*Extracted entries*:

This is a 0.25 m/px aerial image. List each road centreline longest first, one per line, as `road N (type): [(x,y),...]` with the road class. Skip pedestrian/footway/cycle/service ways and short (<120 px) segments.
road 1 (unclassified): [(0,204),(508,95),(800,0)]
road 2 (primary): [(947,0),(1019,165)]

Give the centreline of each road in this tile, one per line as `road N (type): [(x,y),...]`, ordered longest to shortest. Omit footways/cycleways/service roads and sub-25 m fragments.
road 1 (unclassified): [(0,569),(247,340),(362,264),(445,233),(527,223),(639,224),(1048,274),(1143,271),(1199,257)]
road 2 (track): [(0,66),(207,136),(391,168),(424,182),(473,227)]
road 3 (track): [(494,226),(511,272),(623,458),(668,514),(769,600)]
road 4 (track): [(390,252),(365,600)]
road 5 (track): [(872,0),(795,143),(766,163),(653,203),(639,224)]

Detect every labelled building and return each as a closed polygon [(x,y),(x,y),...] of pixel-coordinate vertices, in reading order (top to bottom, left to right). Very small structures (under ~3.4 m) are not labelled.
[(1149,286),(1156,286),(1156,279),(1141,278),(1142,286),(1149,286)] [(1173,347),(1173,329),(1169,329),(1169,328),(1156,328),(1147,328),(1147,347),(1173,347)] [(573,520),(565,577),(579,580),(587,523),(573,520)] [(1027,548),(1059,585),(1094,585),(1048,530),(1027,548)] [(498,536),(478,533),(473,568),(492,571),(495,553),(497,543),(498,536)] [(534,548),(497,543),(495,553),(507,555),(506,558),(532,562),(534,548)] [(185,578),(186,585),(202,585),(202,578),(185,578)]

*Work required*: Copy out every record exactly; leave nothing out.

*Result of the exercise*:
This is a 0.25 m/px aerial image. List each road centreline longest first, one per line, as `road N (type): [(x,y),...]` with the road class. Skip pedestrian/footway/cycle/service ways and short (<120 px) segments.
road 1 (unclassified): [(0,204),(508,95),(800,0)]
road 2 (primary): [(947,0),(1019,165)]

Give the centreline of each road in this tile, one per line as `road N (type): [(x,y),...]`, ordered longest to shortest. Omit footways/cycleways/service roads and sub-25 m fragments.
road 1 (unclassified): [(0,569),(247,340),(362,264),(445,233),(527,223),(639,224),(1048,274),(1143,271),(1199,257)]
road 2 (track): [(0,66),(207,136),(391,168),(424,182),(473,227)]
road 3 (track): [(494,226),(511,272),(623,458),(668,514),(769,600)]
road 4 (track): [(390,252),(365,600)]
road 5 (track): [(872,0),(795,143),(766,163),(653,203),(639,224)]

Detect every labelled building and return each as a closed polygon [(x,y),(x,y),...] of pixel-coordinate vertices, in reading order (top to bottom, left to right). Very small structures (under ~3.4 m) are not labelled.
[(1149,286),(1156,286),(1156,279),(1141,278),(1142,286),(1149,286)] [(1173,347),(1173,329),(1169,329),(1169,328),(1156,328),(1147,328),(1147,347),(1173,347)] [(573,520),(565,577),(579,580),(587,523),(573,520)] [(1027,548),(1059,585),(1094,585),(1048,530),(1027,548)] [(498,536),(478,533),(473,568),(492,571),(495,553),(497,543),(498,536)] [(534,548),(497,543),(495,553),(507,555),(506,558),(532,562),(534,548)] [(185,578),(186,585),(202,585),(202,578),(185,578)]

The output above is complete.